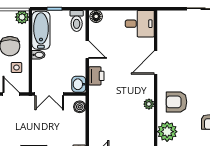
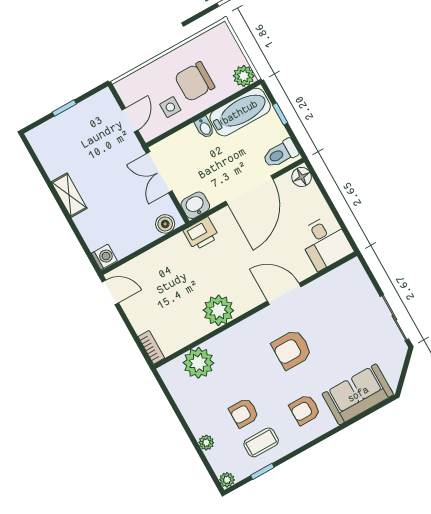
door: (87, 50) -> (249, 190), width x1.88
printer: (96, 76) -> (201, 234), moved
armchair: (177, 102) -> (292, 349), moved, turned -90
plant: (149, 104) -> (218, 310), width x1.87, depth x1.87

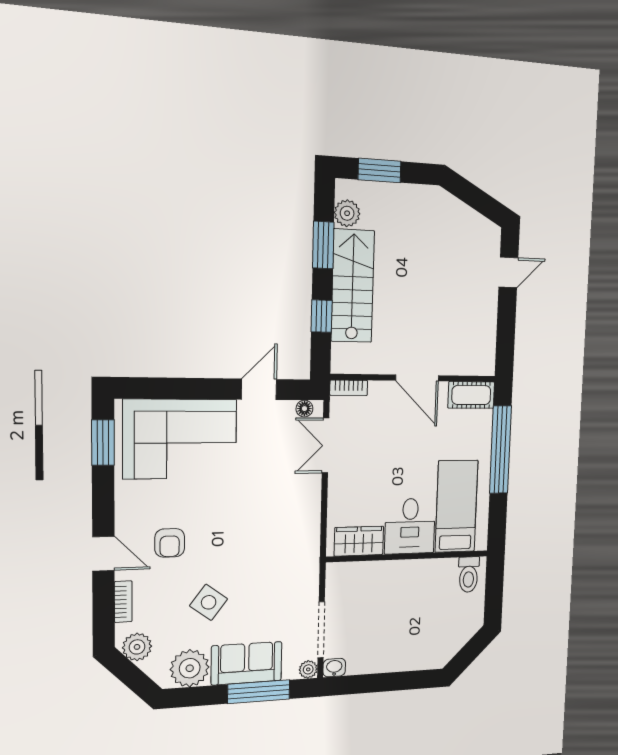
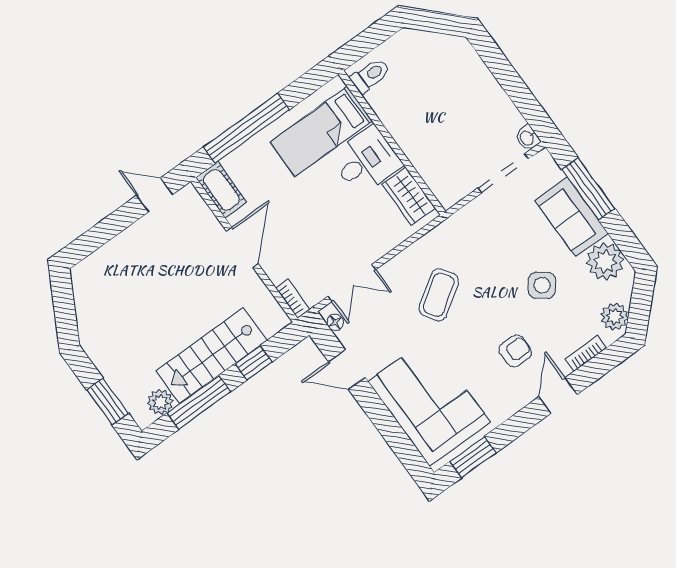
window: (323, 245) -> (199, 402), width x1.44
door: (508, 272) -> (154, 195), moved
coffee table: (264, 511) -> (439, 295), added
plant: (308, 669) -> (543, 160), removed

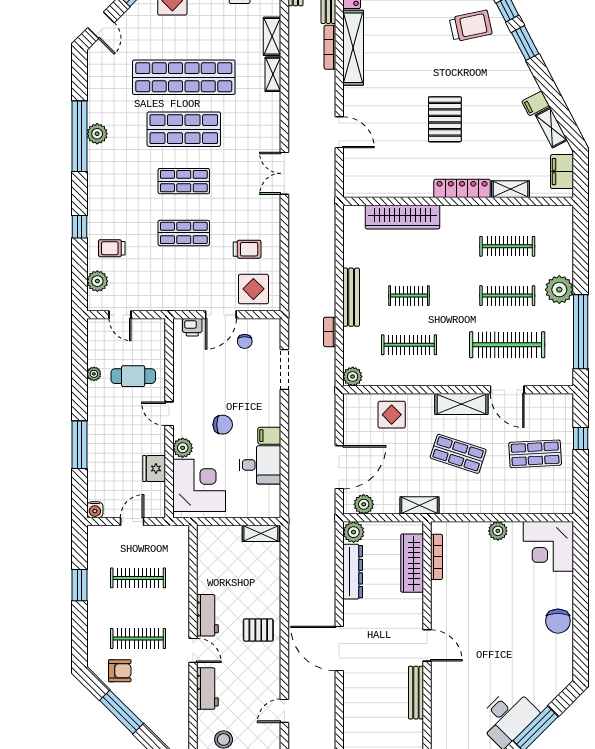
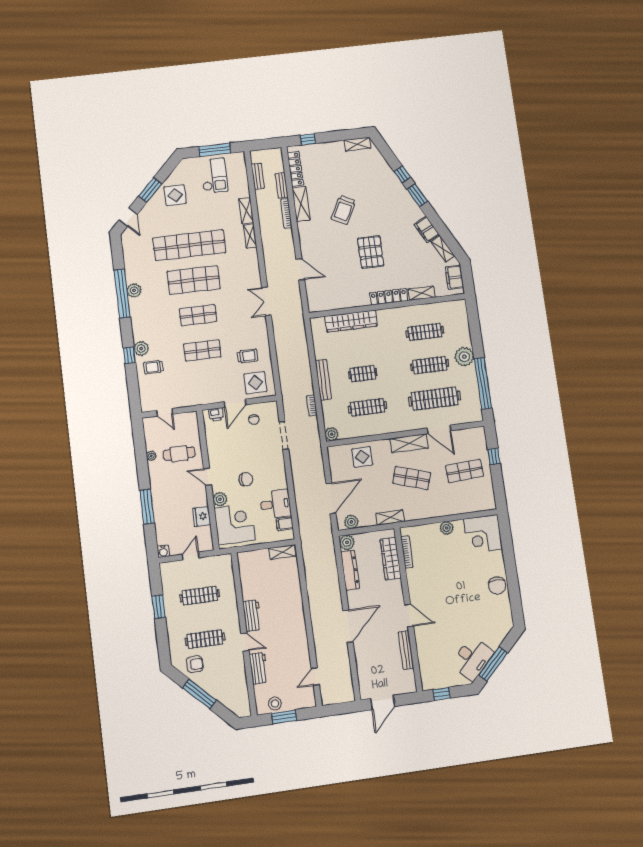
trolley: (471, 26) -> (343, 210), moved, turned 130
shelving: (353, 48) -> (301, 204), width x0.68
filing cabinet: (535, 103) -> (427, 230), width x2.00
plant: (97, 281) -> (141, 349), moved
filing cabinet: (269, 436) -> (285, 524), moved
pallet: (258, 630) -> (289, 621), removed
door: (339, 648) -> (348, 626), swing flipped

* * *

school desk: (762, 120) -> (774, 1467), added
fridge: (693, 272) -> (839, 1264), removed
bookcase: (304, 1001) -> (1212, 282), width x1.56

* YOUR OBJECTIVE *
Word for word, restate the lines of the listing above starting at the line with "filing cabinet: (535, 103)" and ending at the line with "door: (339, 648) -> (348, 626), swing flipped", and nothing outside them.

* WRITTEN ANSWER *
filing cabinet: (535, 103) -> (427, 230), width x2.00
plant: (97, 281) -> (141, 349), moved
filing cabinet: (269, 436) -> (285, 524), moved
pallet: (258, 630) -> (289, 621), removed
door: (339, 648) -> (348, 626), swing flipped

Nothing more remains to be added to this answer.